▸ EXERCISE DIRECTIONS
Reproduce all the records word for word. Omit images.

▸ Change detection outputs
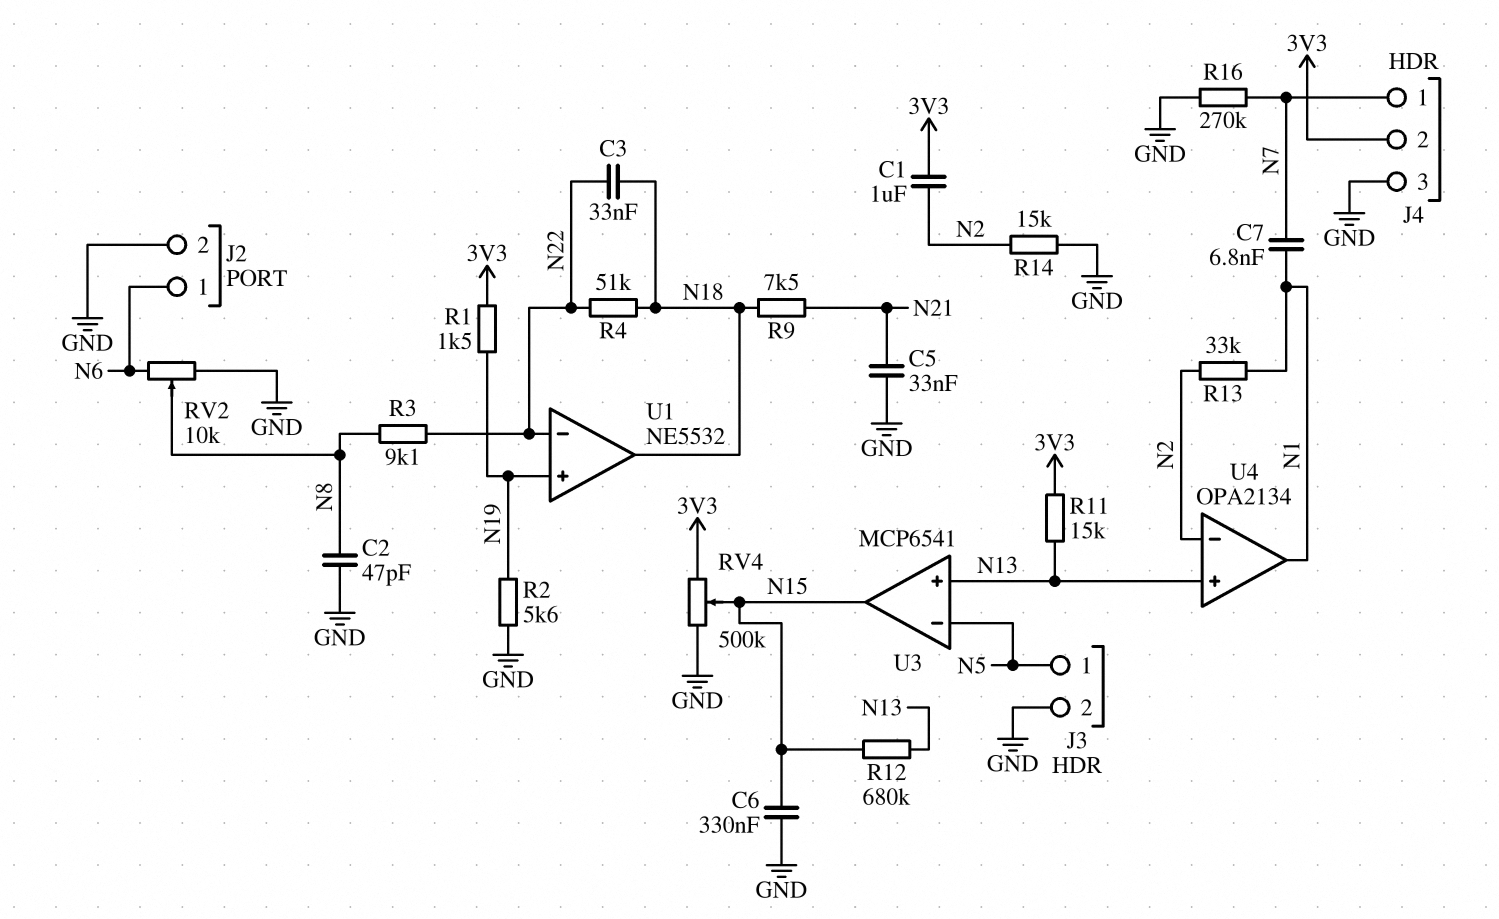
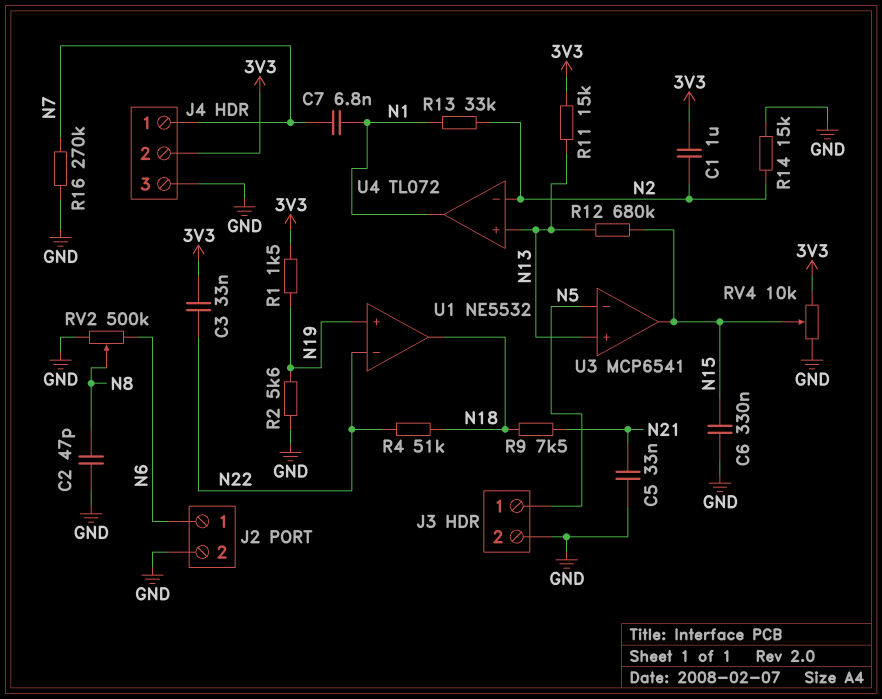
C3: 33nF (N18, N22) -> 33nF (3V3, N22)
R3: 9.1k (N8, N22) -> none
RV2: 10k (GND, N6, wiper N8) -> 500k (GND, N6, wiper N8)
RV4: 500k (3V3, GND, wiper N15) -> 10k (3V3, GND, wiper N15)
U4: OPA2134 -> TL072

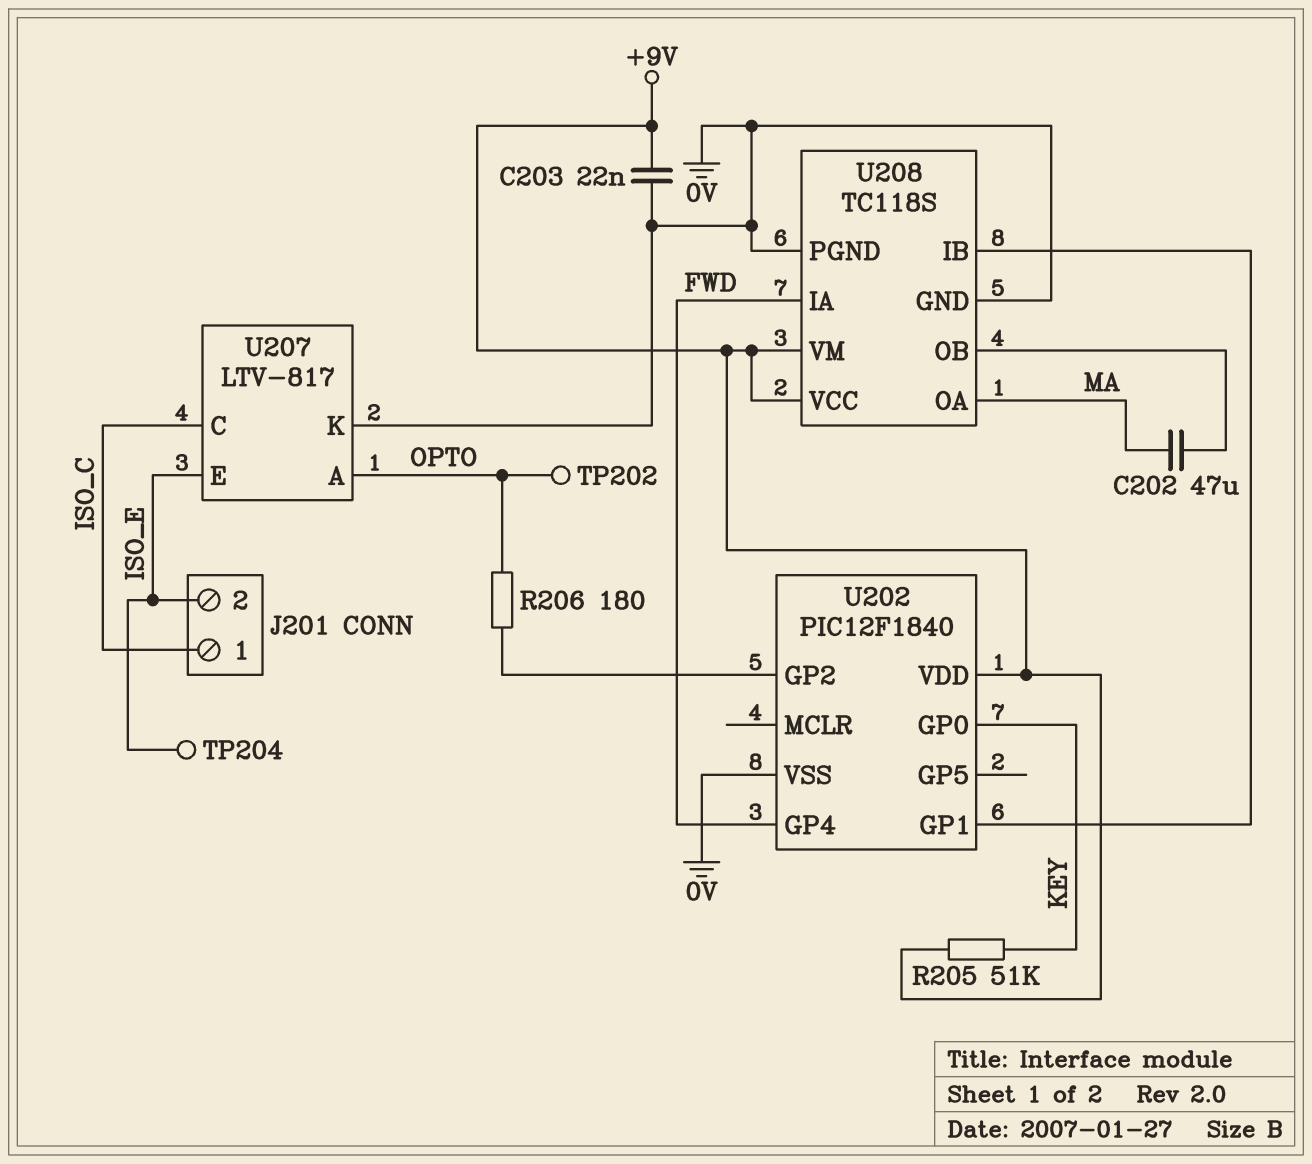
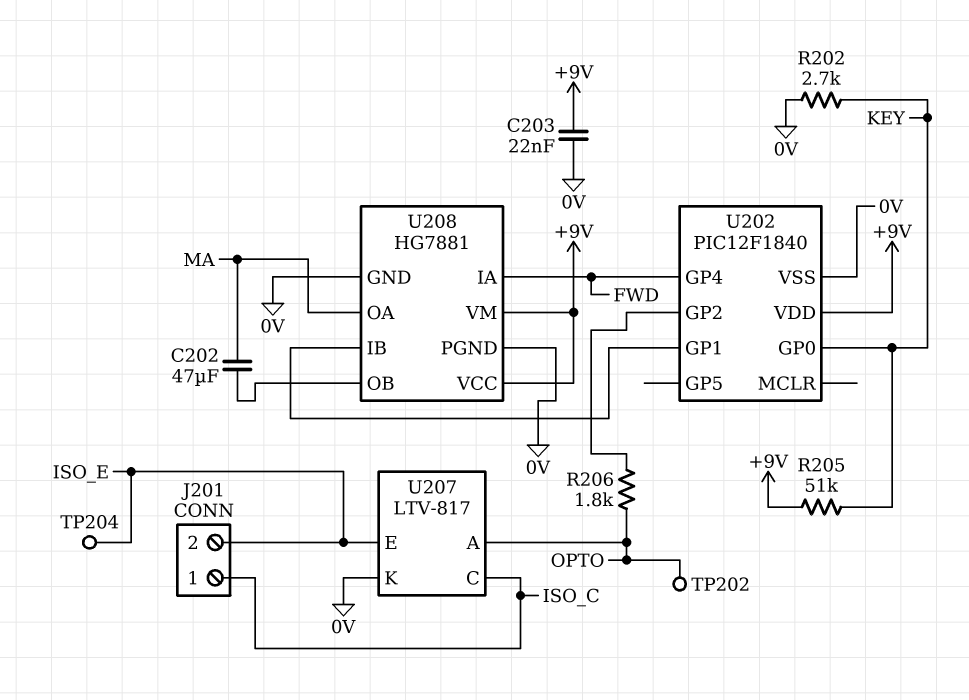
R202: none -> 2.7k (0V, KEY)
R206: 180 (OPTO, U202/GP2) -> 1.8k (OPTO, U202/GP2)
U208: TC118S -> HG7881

▸ WRITTEN RESPONSE
C3: 33nF (N18, N22) -> 33nF (3V3, N22)
R3: 9.1k (N8, N22) -> none
RV2: 10k (GND, N6, wiper N8) -> 500k (GND, N6, wiper N8)
RV4: 500k (3V3, GND, wiper N15) -> 10k (3V3, GND, wiper N15)
U4: OPA2134 -> TL072

R202: none -> 2.7k (0V, KEY)
R206: 180 (OPTO, U202/GP2) -> 1.8k (OPTO, U202/GP2)
U208: TC118S -> HG7881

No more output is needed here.